* Task directions: Leave out every picture and set down, exactly, the lines below from the one holding "gray triangle: (484, 454)" up to and including the one holding "pink circle: (296, 458) -> (232, 333), moved".

* Exercise inputs:
-=-=-=-=-
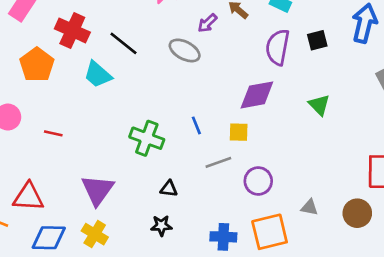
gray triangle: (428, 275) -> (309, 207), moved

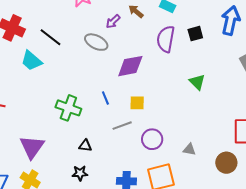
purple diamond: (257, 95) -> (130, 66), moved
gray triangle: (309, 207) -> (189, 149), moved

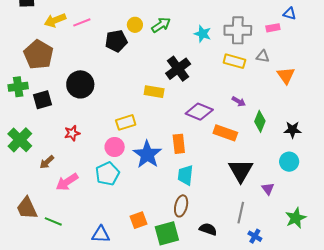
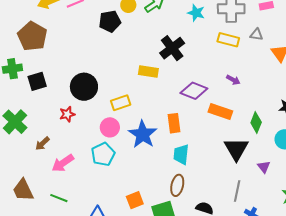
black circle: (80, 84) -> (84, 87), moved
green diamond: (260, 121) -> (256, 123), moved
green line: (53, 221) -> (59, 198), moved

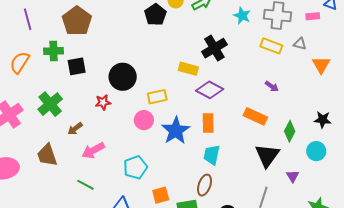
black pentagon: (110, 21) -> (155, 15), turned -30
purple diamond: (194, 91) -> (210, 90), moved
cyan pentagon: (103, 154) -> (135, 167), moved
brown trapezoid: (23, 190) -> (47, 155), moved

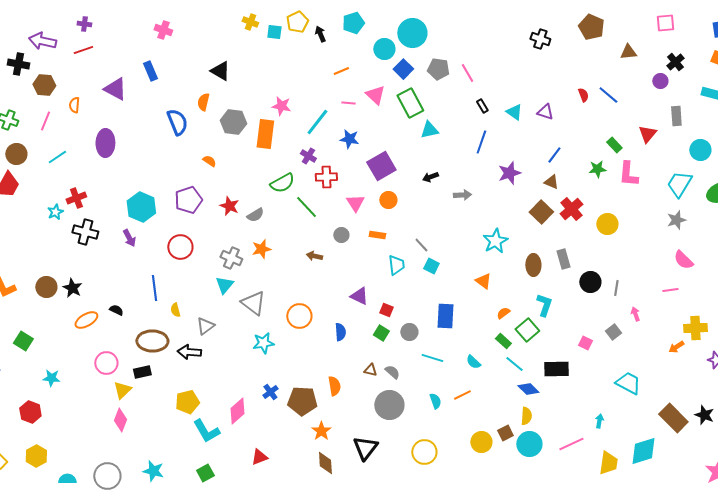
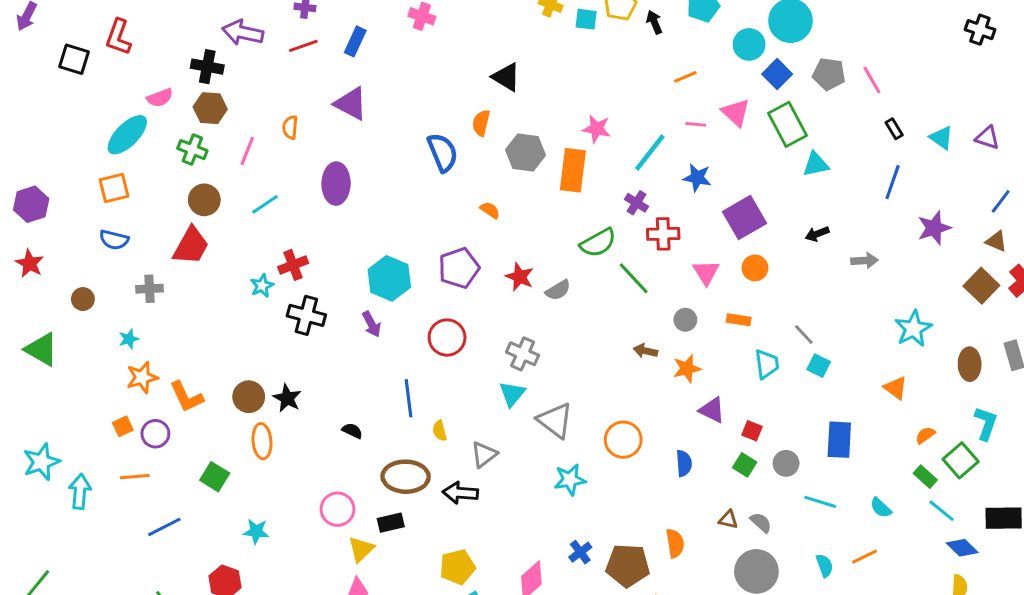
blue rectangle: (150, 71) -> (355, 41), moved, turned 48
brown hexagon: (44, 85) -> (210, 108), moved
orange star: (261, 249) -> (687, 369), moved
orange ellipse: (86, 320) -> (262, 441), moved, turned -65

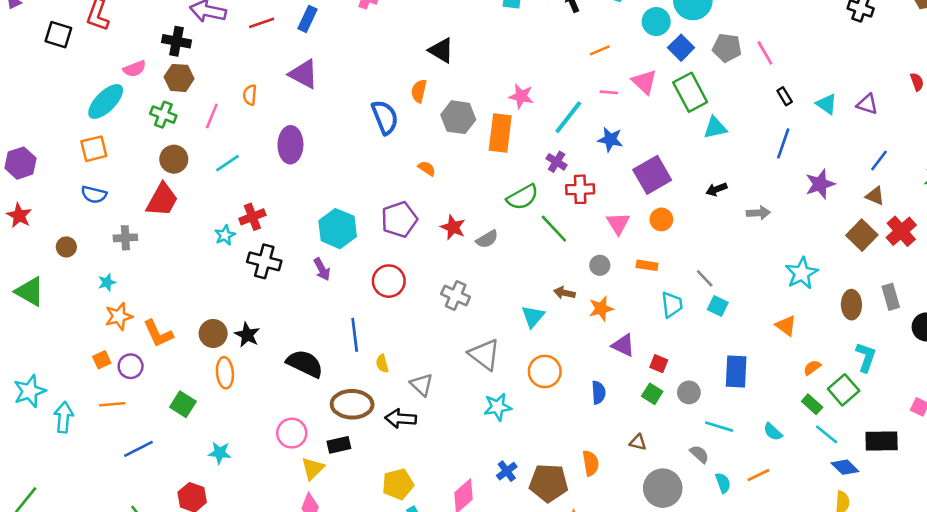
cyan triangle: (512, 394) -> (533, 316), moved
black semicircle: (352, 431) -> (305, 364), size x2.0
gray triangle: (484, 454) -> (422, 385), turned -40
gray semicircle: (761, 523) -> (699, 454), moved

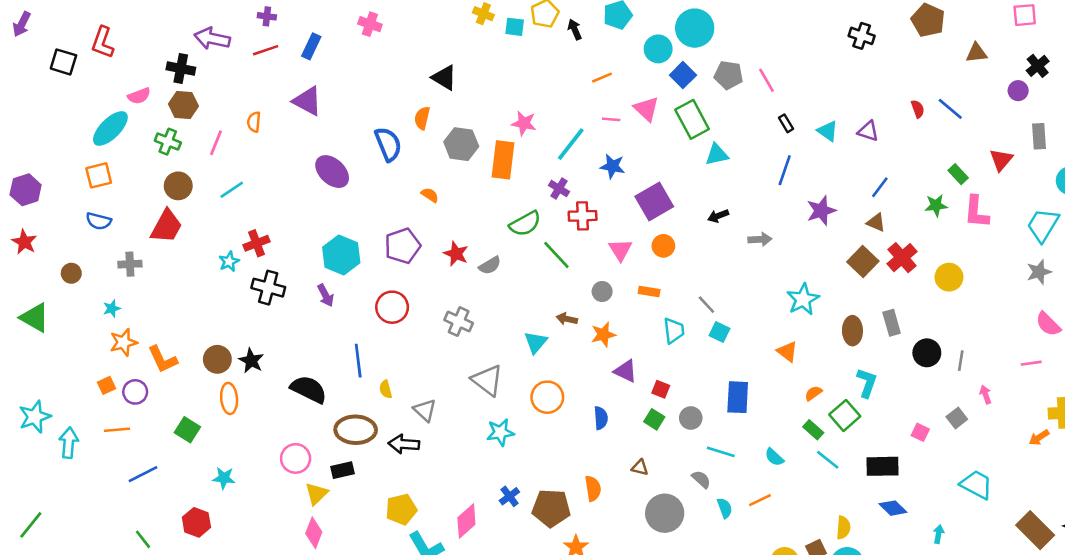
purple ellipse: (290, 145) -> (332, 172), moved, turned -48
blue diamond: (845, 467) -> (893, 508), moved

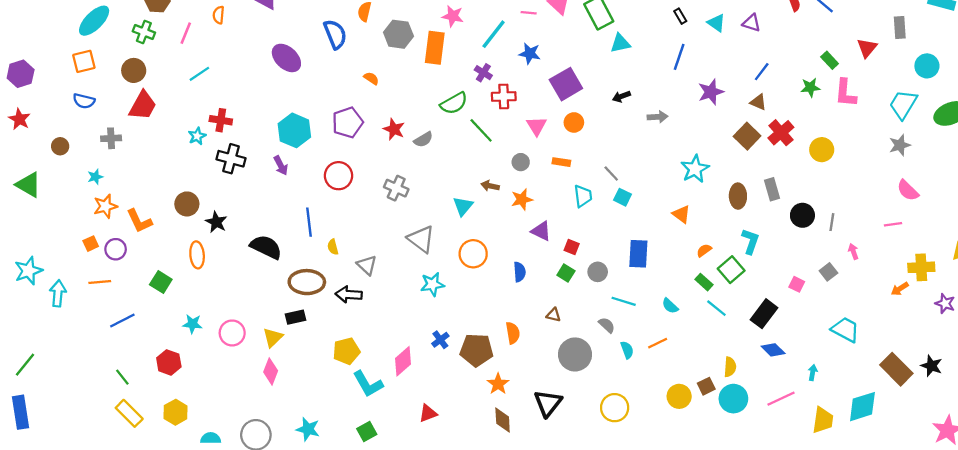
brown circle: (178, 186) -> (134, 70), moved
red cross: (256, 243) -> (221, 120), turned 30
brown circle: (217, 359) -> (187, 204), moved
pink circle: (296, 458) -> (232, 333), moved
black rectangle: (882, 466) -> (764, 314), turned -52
-=-=-=-=-
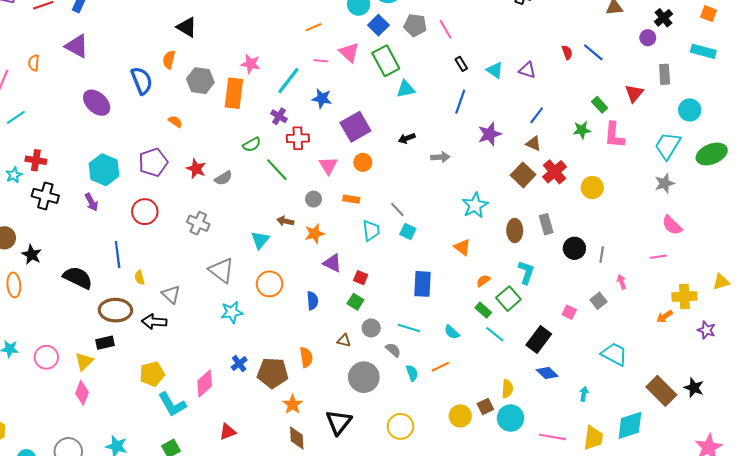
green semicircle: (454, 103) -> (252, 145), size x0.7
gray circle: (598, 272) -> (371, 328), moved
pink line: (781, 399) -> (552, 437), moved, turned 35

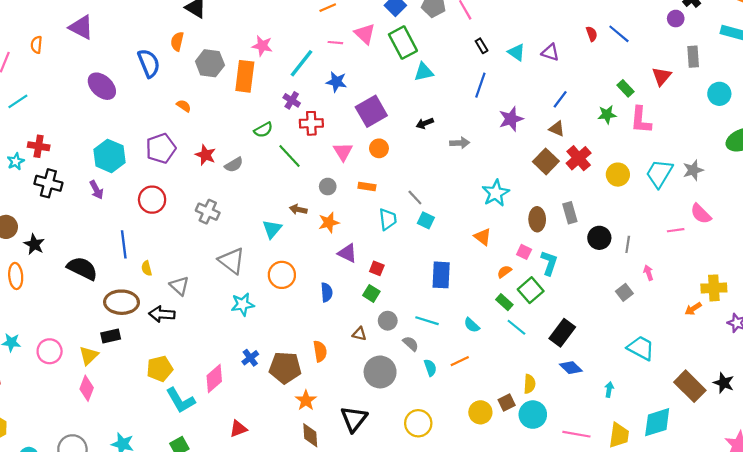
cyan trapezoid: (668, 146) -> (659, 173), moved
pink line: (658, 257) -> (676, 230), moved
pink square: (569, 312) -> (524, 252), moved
-=-=-=-=-
* Exercise solution:
gray triangle: (484, 454) -> (422, 385), turned -40
gray semicircle: (761, 523) -> (699, 454), moved

purple ellipse: (290, 145) -> (332, 172), moved, turned -48
blue diamond: (845, 467) -> (893, 508), moved

brown circle: (178, 186) -> (134, 70), moved
red cross: (256, 243) -> (221, 120), turned 30
brown circle: (217, 359) -> (187, 204), moved
pink circle: (296, 458) -> (232, 333), moved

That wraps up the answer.